- Task directions:
From the line that includes "black arrow: (548, 743)" to the last line of the records that follow, copy every line exactly and nothing more, omitting pictures.

Coordinate change listings:

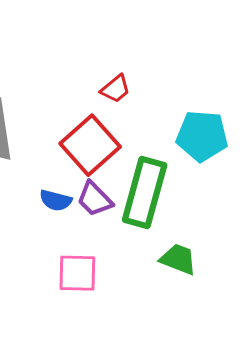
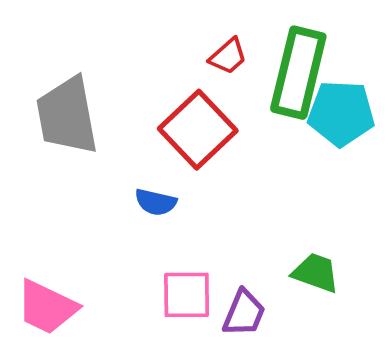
green rectangle: (145, 192) -> (298, 73), moved
purple trapezoid: (95, 199) -> (244, 313), moved, turned -111

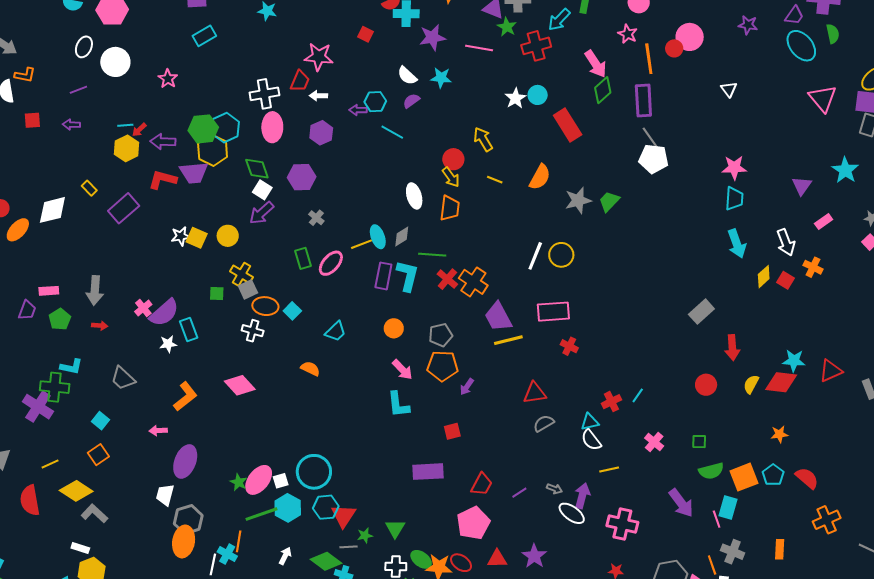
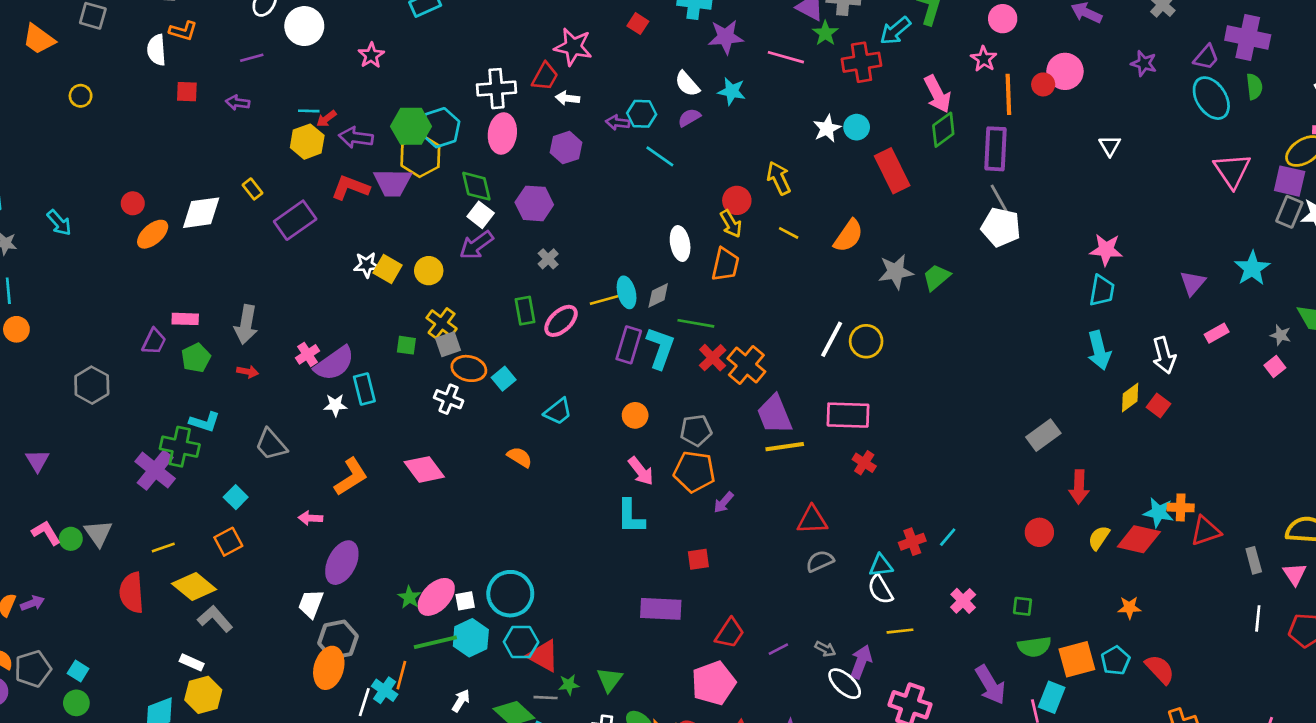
orange cross: (813, 267) -> (1181, 507), moved, turned -30
red triangle: (343, 516) -> (543, 656), turned -40

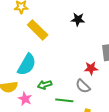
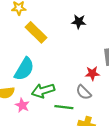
green arrow: (45, 85) -> (43, 91), size x1.5

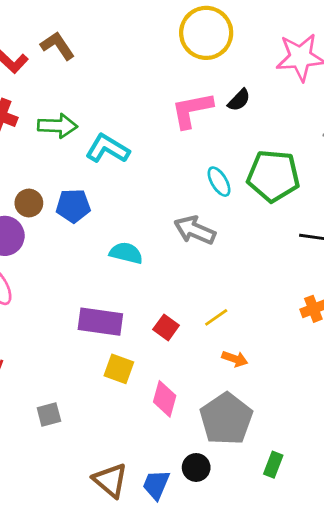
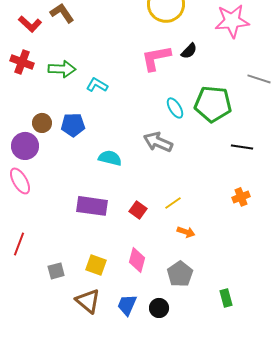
cyan L-shape: (108, 149) -> (97, 85), size x0.7
yellow square: (119, 369) -> (96, 265), moved
gray pentagon: (226, 419) -> (180, 274), size x0.7
green rectangle: (273, 465) -> (226, 298), moved, turned -36
brown triangle: (110, 480) -> (88, 301), moved
blue trapezoid: (156, 485) -> (127, 305), moved

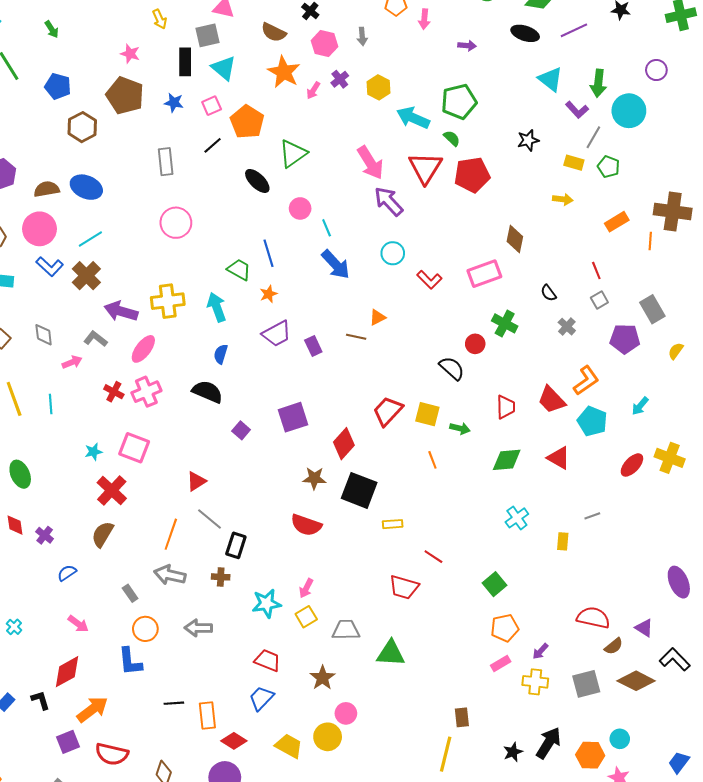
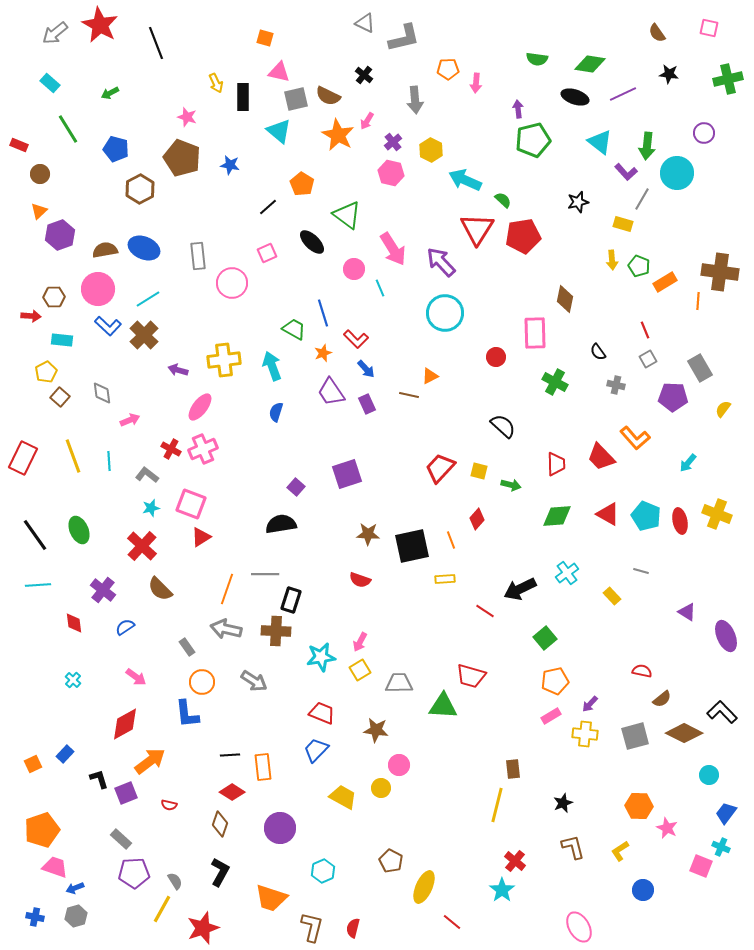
green arrow: (52, 29) -> (110, 93), turned 96
gray square: (207, 35) -> (296, 99), moved
gray arrow: (362, 36) -> (415, 100), size x1.5
pink hexagon: (325, 44) -> (391, 173), moved
purple arrow: (467, 46) -> (518, 109), turned -102
black rectangle: (185, 62) -> (243, 97), moved
pink arrow: (313, 90) -> (367, 121), moved
green pentagon: (459, 102) -> (533, 140), moved
pink square: (212, 106) -> (267, 253), moved
orange pentagon: (247, 122) -> (302, 184), size x0.7
green triangle: (293, 153) -> (347, 215), turned -48
gray rectangle: (166, 162) -> (198, 256), moved
pink arrow: (370, 163) -> (393, 249), moved
green pentagon: (609, 167) -> (639, 266), moved
yellow arrow: (563, 199) -> (612, 260), turned 78
cyan circle: (393, 253) -> (445, 313), size x1.6
blue arrow: (336, 264) -> (366, 369), moved, size x0.6
pink rectangle: (484, 274) -> (535, 333), turned -72
red L-shape: (429, 280) -> (356, 339), moved
purple arrow: (121, 311) -> (178, 370), size x0.6
gray cross: (567, 327) -> (616, 385), turned -30
purple trapezoid: (277, 334) -> (331, 392), turned 84
gray L-shape: (95, 339) -> (147, 475), moved
red circle: (475, 344) -> (496, 357), moved
orange L-shape: (586, 381) -> (635, 438), turned 84
black semicircle: (207, 392) -> (281, 524), moved, turned -32
yellow square: (427, 414) -> (479, 471), size x0.7
cyan pentagon: (592, 421) -> (646, 516), moved
red diamond: (344, 444) -> (477, 519), moved, size x0.7
orange line: (432, 460) -> (451, 540), moved
red ellipse: (632, 465) -> (680, 521), turned -55
red triangle: (196, 481) -> (201, 537), moved
red cross: (112, 490) -> (142, 546), moved
black square: (359, 490) -> (412, 546), turned -33
gray line: (592, 516) -> (641, 571), turned 35
gray line: (209, 519) -> (265, 574), turned -40
red diamond: (15, 525) -> (74, 623), moved
red semicircle: (306, 525) -> (360, 580), size x0.7
brown semicircle: (103, 534) -> (160, 589), turned -76
purple cross: (45, 535) -> (103, 590), size x1.4
yellow rectangle: (563, 541) -> (612, 596), turned -48
brown cross: (221, 577) -> (276, 631), size x1.6
red trapezoid: (404, 587) -> (471, 676), moved
red semicircle: (593, 618) -> (642, 671), size x0.6
gray arrow: (198, 628) -> (254, 681), turned -148
purple triangle: (644, 628) -> (687, 612), moved
brown star: (322, 678) -> (376, 730), turned -30
black L-shape: (41, 700) -> (99, 779), moved
yellow circle: (328, 737) -> (381, 788), size x0.7
cyan circle: (620, 739) -> (709, 775), moved
red diamond: (234, 741) -> (232, 792), moved
black arrow: (548, 743) -> (520, 589), moved, turned -148
red semicircle: (112, 754) -> (169, 805), size x0.5

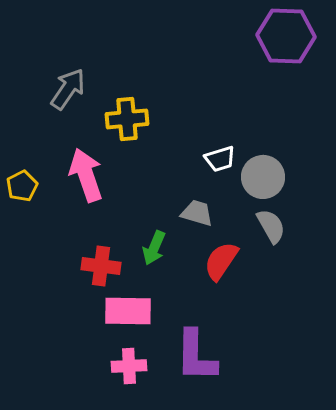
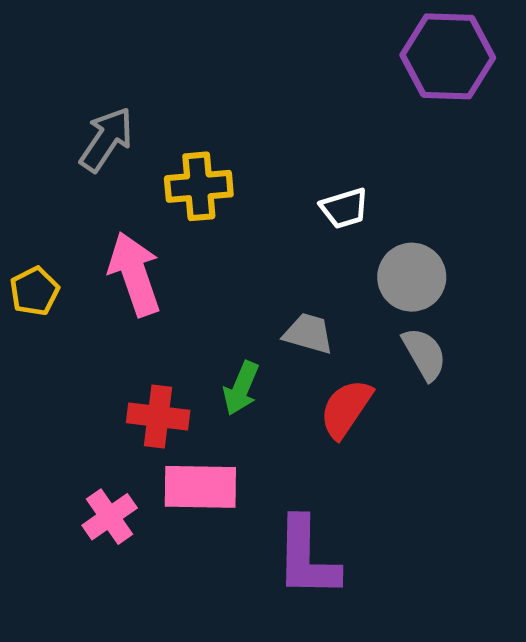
white trapezoid: (220, 159) -> (344, 208), moved
pink cross: (129, 366) -> (110, 517), moved, turned -32

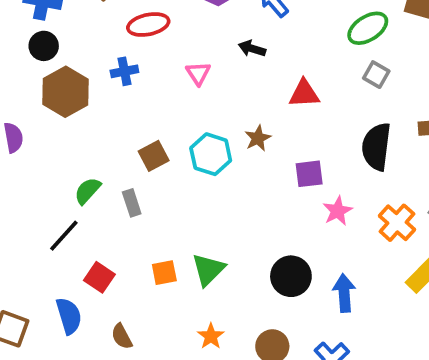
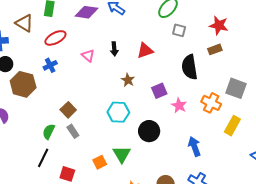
black arrow: (252, 48) -> (114, 49), moved, turned -96
cyan hexagon: (211, 154) -> (118, 112), moved
brown square: (154, 156) -> (68, 110), moved
black circle: (291, 276) -> (149, 131), moved

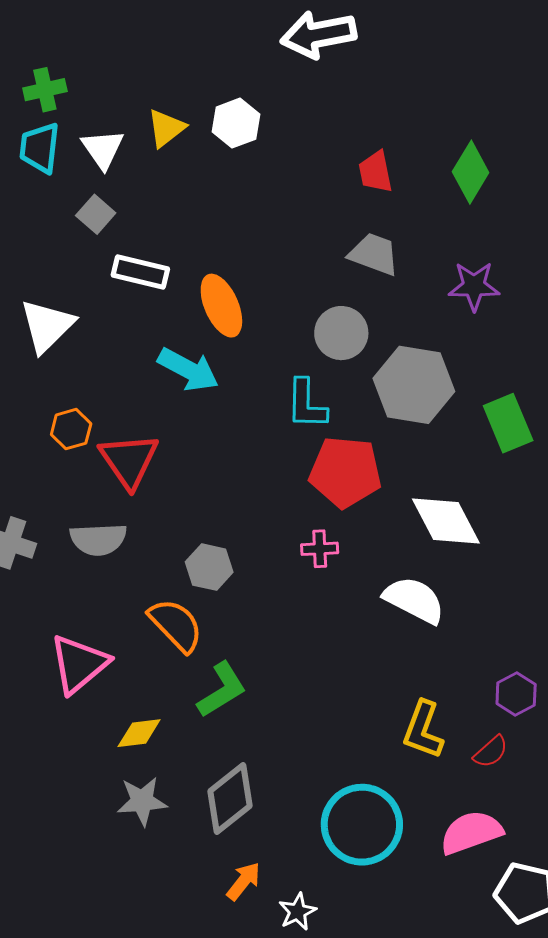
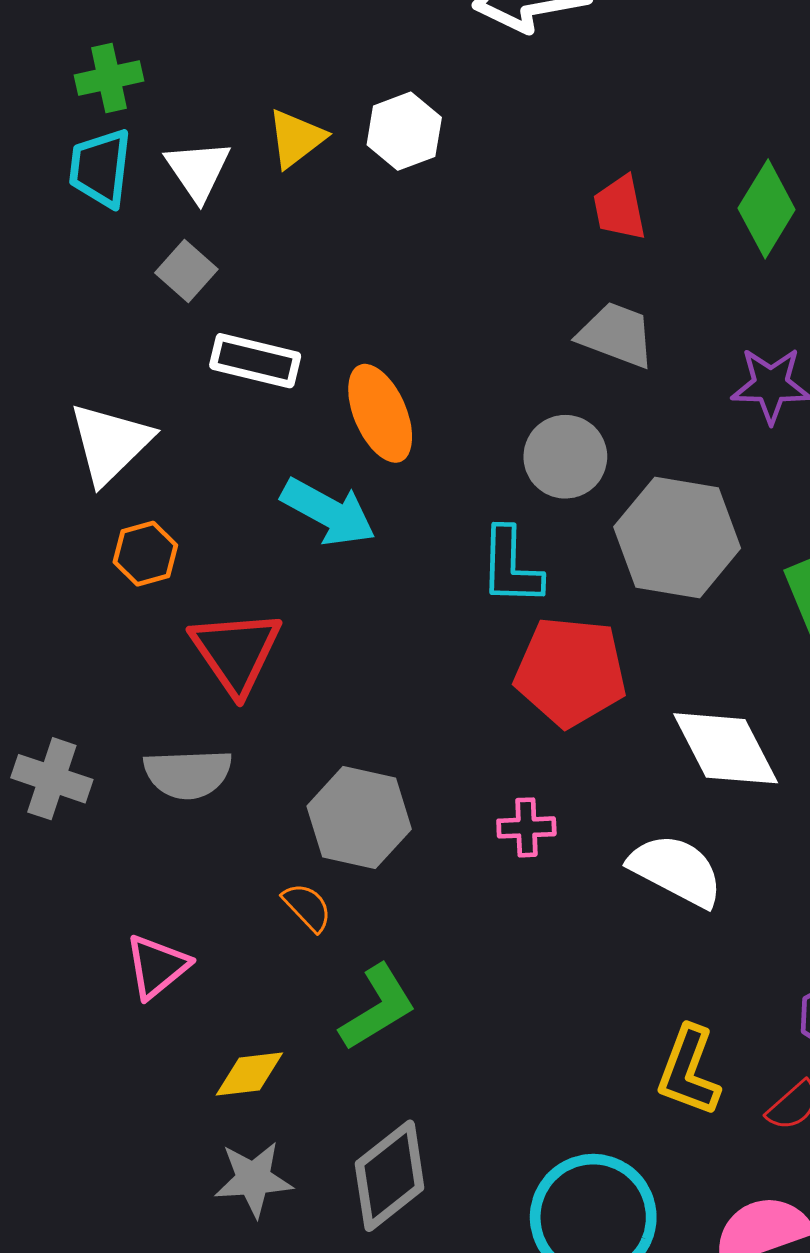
orange hexagon: (71, 429) -> (145, 554), moved
pink cross: (320, 549) -> (526, 827), moved
gray hexagon: (209, 567) -> (359, 818), size x1.4
orange semicircle: (176, 625) -> (307, 907), size x0.6
pink triangle: (79, 664) -> (157, 966), size x0.7

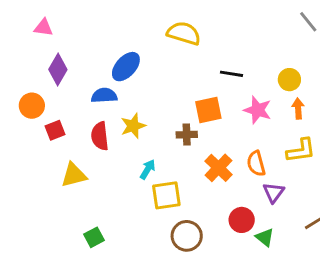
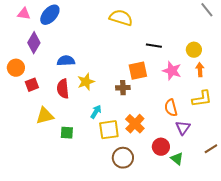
blue ellipse: (126, 67) -> (50, 15), moved
orange cross: (219, 168) -> (135, 124), moved
green square: (94, 237) -> (67, 133), moved, turned 32

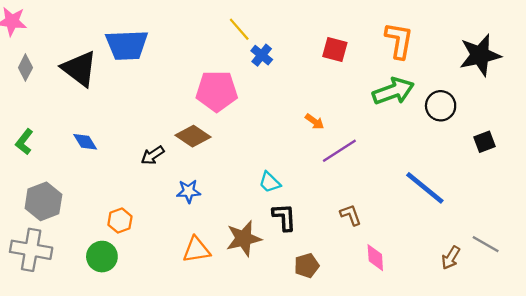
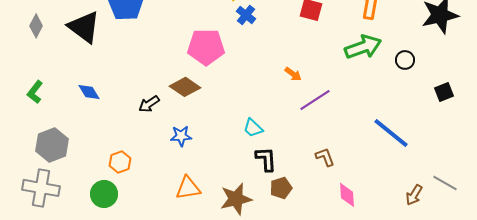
black circle: (441, 106) -> (405, 60), size x0.7
brown star: (244, 239) -> (236, 199), moved
brown pentagon: (307, 266) -> (281, 188), moved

- Exercise result:
black arrow: (548, 743) -> (520, 589), moved, turned -148
red semicircle: (112, 754) -> (169, 805), size x0.5

white trapezoid: (220, 159) -> (344, 208), moved
pink cross: (129, 366) -> (110, 517), moved, turned -32

black arrow: (252, 48) -> (114, 49), moved, turned -96
cyan hexagon: (211, 154) -> (118, 112), moved
brown square: (154, 156) -> (68, 110), moved
black circle: (291, 276) -> (149, 131), moved

orange hexagon: (71, 429) -> (145, 554), moved
pink cross: (320, 549) -> (526, 827), moved
gray hexagon: (209, 567) -> (359, 818), size x1.4
orange semicircle: (176, 625) -> (307, 907), size x0.6
pink triangle: (79, 664) -> (157, 966), size x0.7

blue ellipse: (126, 67) -> (50, 15), moved
orange cross: (219, 168) -> (135, 124), moved
green square: (94, 237) -> (67, 133), moved, turned 32

black circle: (441, 106) -> (405, 60), size x0.7
brown star: (244, 239) -> (236, 199), moved
brown pentagon: (307, 266) -> (281, 188), moved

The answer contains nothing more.